Task objective:
Every line from the one with "Someone carried the plate (turquoise)" through the end of the material below, both ends included, should be transcribed exactly, without pictures.
**** Given material ****
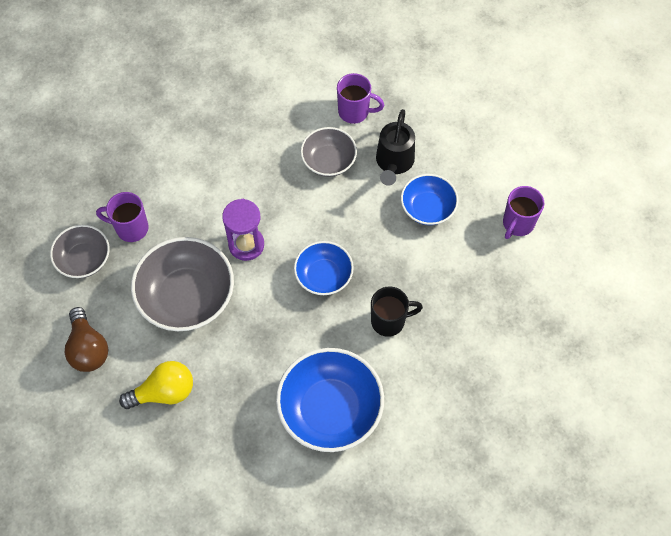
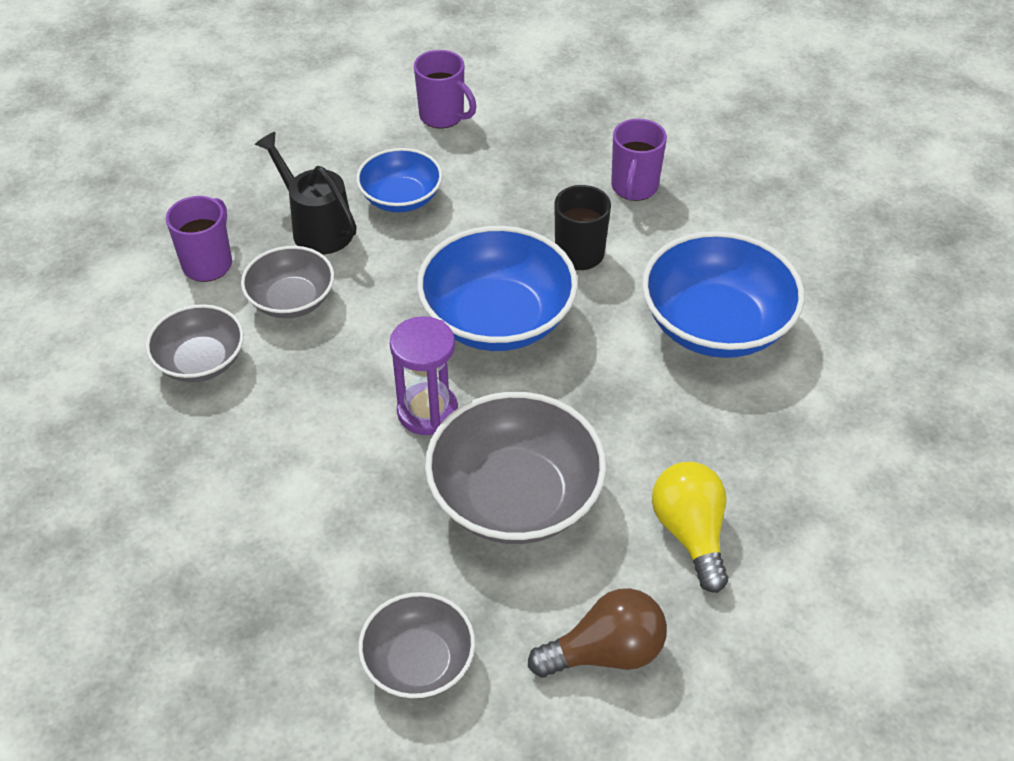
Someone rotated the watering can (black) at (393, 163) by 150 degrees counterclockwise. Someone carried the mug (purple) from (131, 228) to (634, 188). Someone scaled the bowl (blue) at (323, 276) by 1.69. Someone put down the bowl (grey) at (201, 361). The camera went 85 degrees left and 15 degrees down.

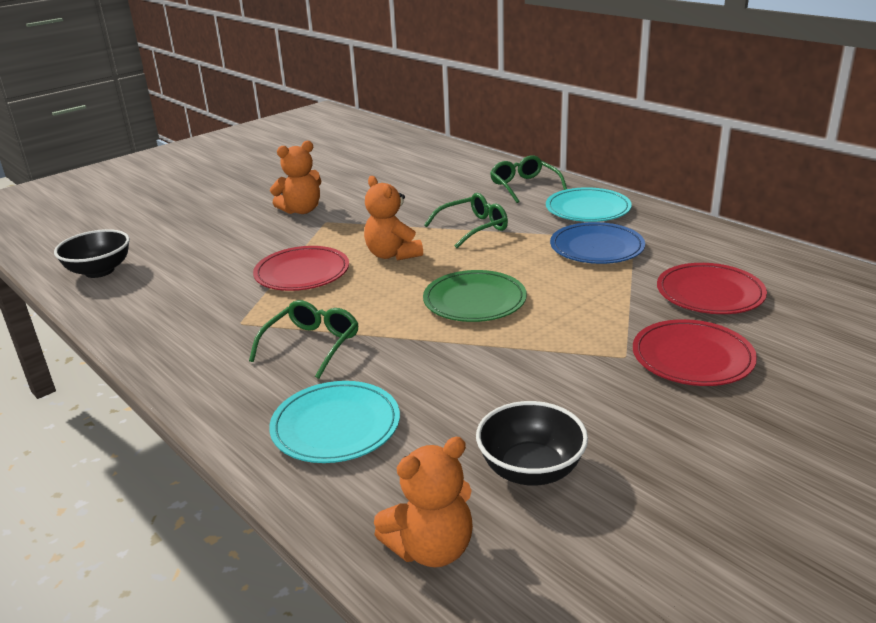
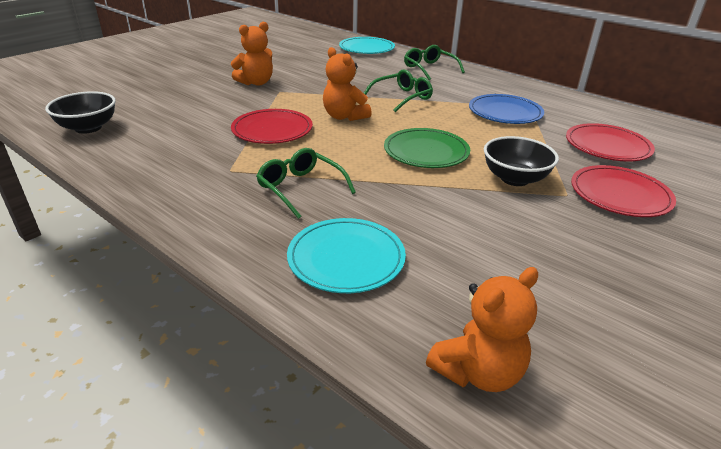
Someone carried the plate (turquoise) from (588, 209) to (366, 48). Someone rotated the glasses (green) at (312, 345) by 60 degrees counterclockwise. Someone carried the bowl (black) from (531, 470) to (514, 179). The camera went 10 degrees left and 5 degrees up.

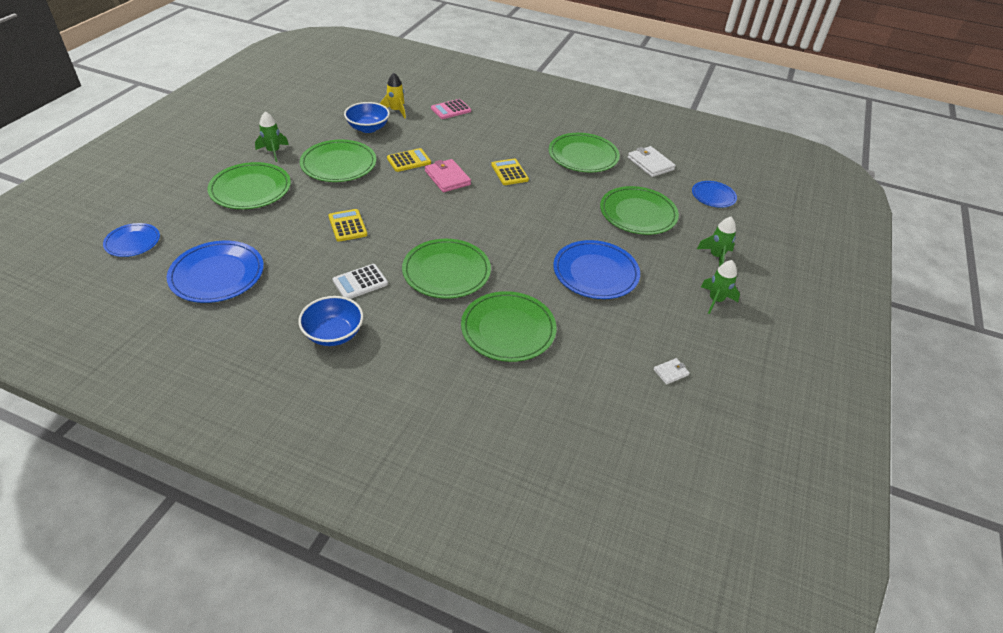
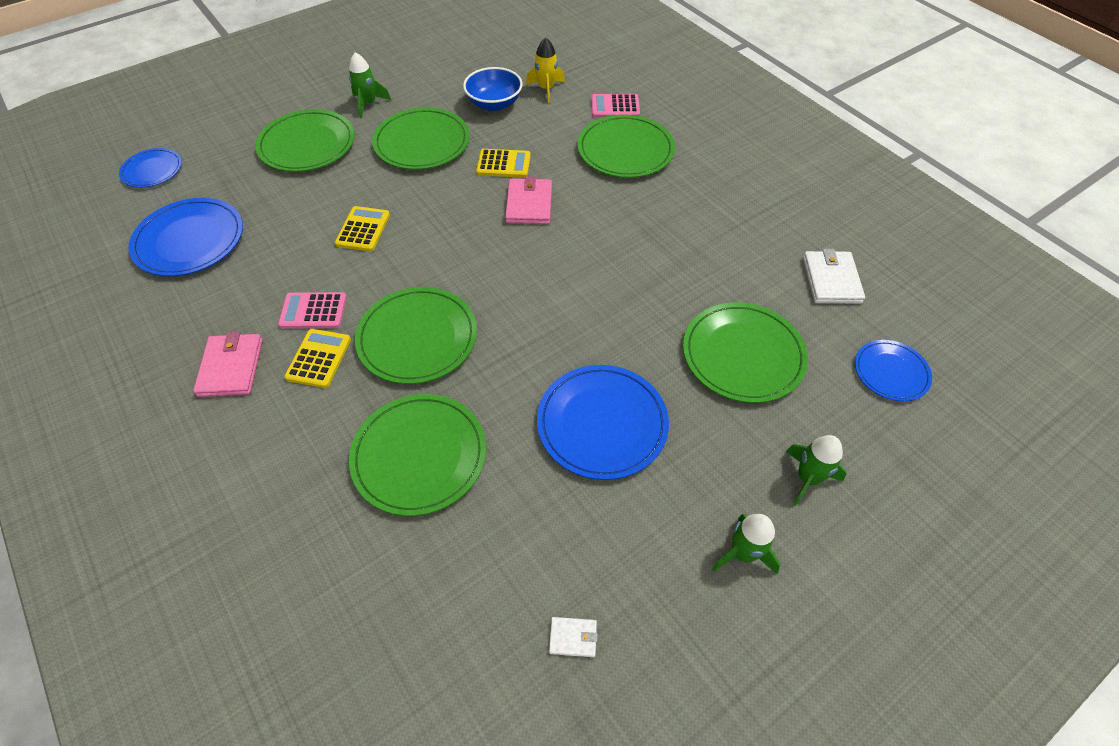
Someone carried the plate (green) from (583, 155) to (625, 150). Someone carried the calculator (yellow) from (509, 172) to (319, 358). Someone repainted the calculator (white) at (360, 282), which became the calculator (pink) at (313, 311). Someone swapped the bowl (blue) at (333, 334) for the wallet (pink) at (231, 367). The camera went 35 degrees right and 10 degrees up.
****
Written answer:
Someone carried the plate (turquoise) from (588, 209) to (366, 48). Someone rotated the glasses (green) at (312, 345) by 60 degrees counterclockwise. Someone carried the bowl (black) from (531, 470) to (514, 179). The camera went 10 degrees left and 5 degrees up.

Someone carried the plate (green) from (583, 155) to (625, 150). Someone carried the calculator (yellow) from (509, 172) to (319, 358). Someone repainted the calculator (white) at (360, 282), which became the calculator (pink) at (313, 311). Someone swapped the bowl (blue) at (333, 334) for the wallet (pink) at (231, 367). The camera went 35 degrees right and 10 degrees up.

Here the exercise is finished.